- **Exercise brief**:
Print nothing except the lines of the listing below from the line with "DHT3: AM2302 -> DHT11" to the line with "RELAY3 pin IN1: A15 -> A6", each exactly as written, both ends included.

- **Records to use**:
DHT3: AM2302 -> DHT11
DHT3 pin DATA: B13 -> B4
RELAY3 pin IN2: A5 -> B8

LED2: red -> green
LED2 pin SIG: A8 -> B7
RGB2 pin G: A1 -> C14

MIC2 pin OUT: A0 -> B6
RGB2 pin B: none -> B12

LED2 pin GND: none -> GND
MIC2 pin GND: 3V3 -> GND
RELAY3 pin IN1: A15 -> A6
--
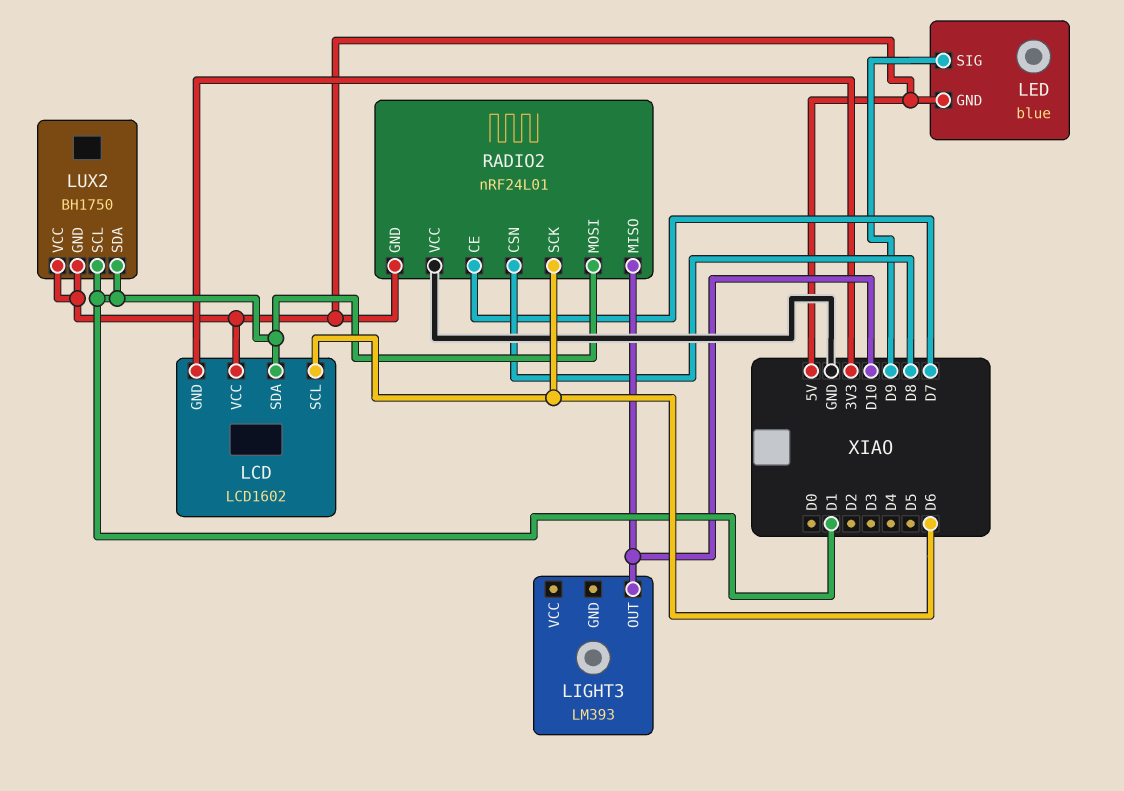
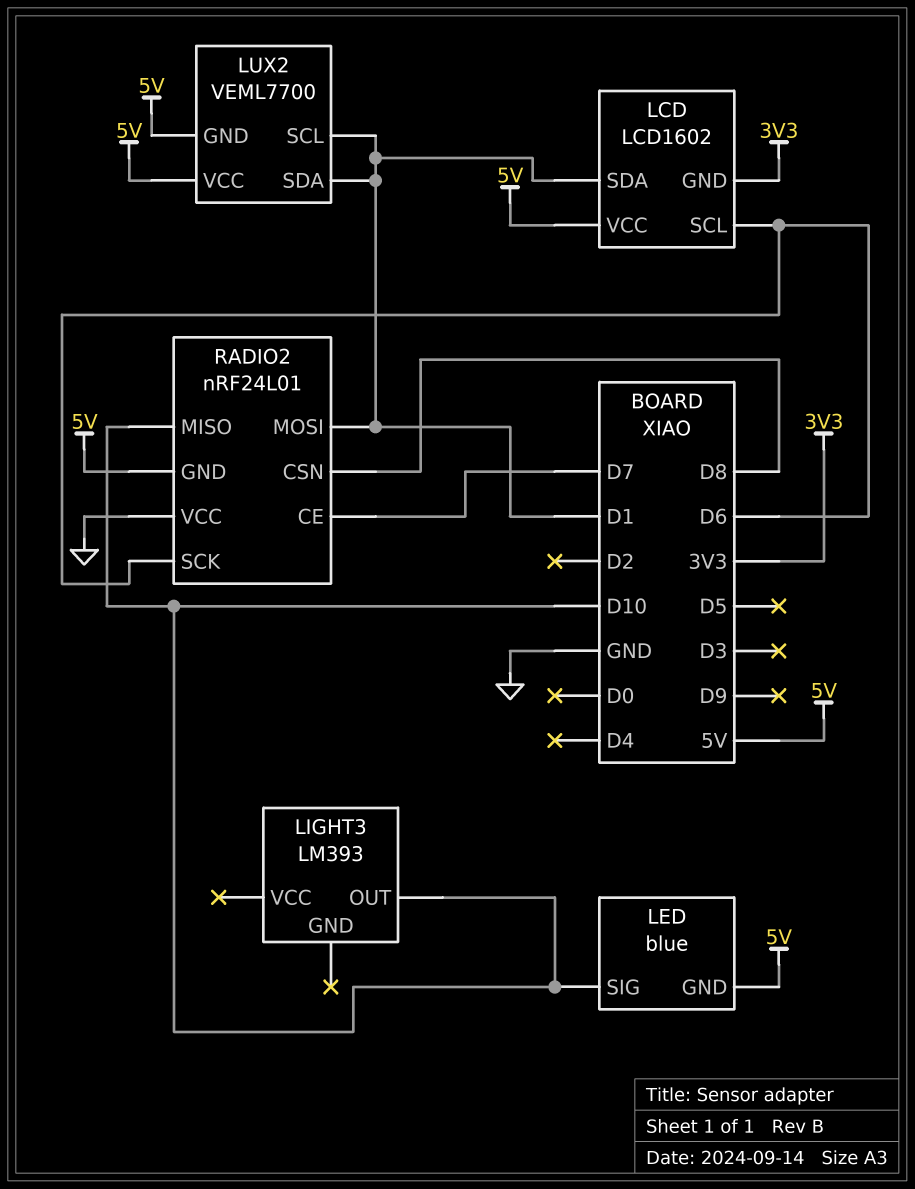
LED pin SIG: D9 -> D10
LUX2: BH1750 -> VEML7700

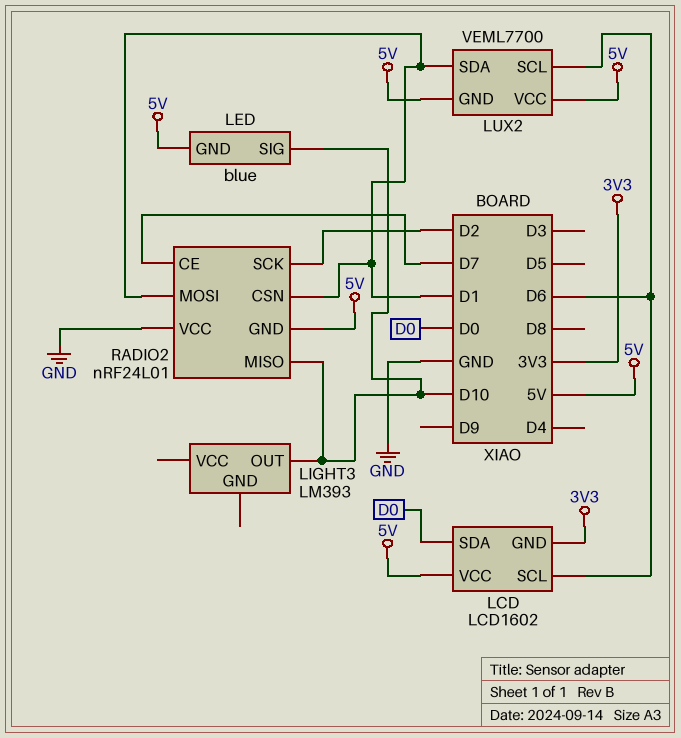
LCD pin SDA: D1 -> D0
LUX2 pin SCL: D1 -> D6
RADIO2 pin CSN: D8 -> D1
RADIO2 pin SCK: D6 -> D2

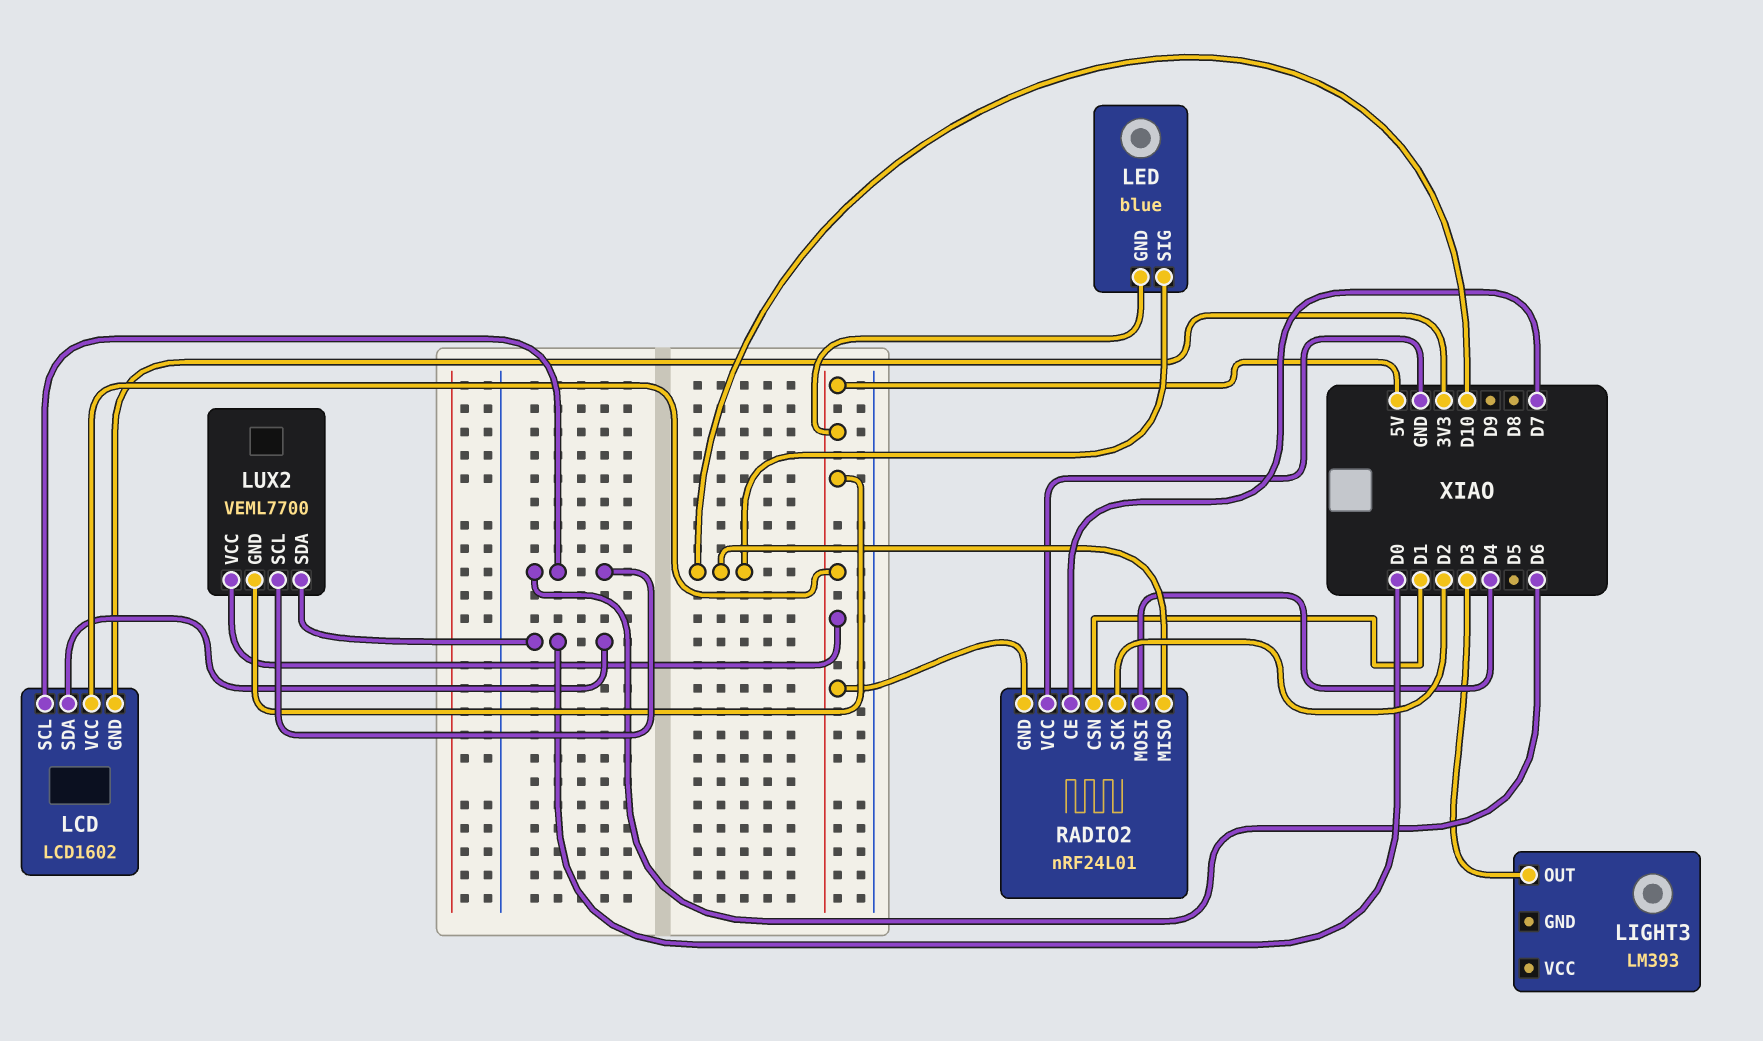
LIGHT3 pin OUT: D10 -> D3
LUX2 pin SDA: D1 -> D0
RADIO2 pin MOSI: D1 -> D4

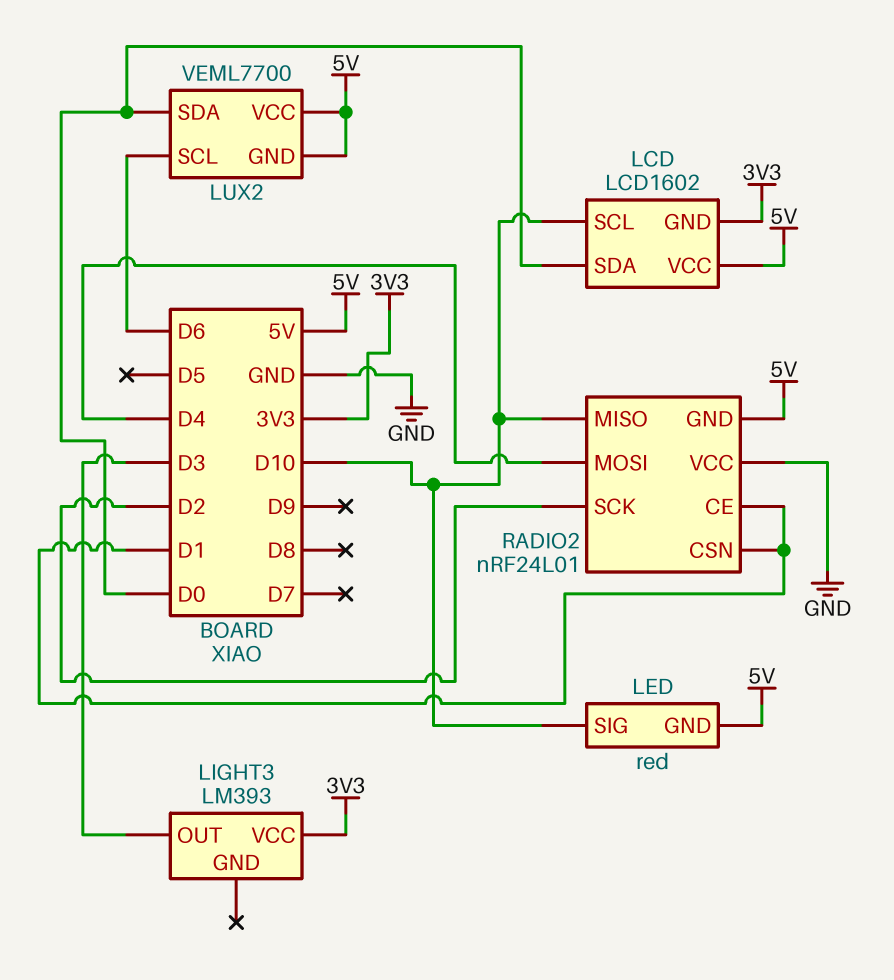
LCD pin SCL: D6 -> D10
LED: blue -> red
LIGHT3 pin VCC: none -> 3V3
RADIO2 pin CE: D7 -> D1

- **Your response**:
DHT3: AM2302 -> DHT11
DHT3 pin DATA: B13 -> B4
RELAY3 pin IN2: A5 -> B8

LED2: red -> green
LED2 pin SIG: A8 -> B7
RGB2 pin G: A1 -> C14

MIC2 pin OUT: A0 -> B6
RGB2 pin B: none -> B12

LED2 pin GND: none -> GND
MIC2 pin GND: 3V3 -> GND
RELAY3 pin IN1: A15 -> A6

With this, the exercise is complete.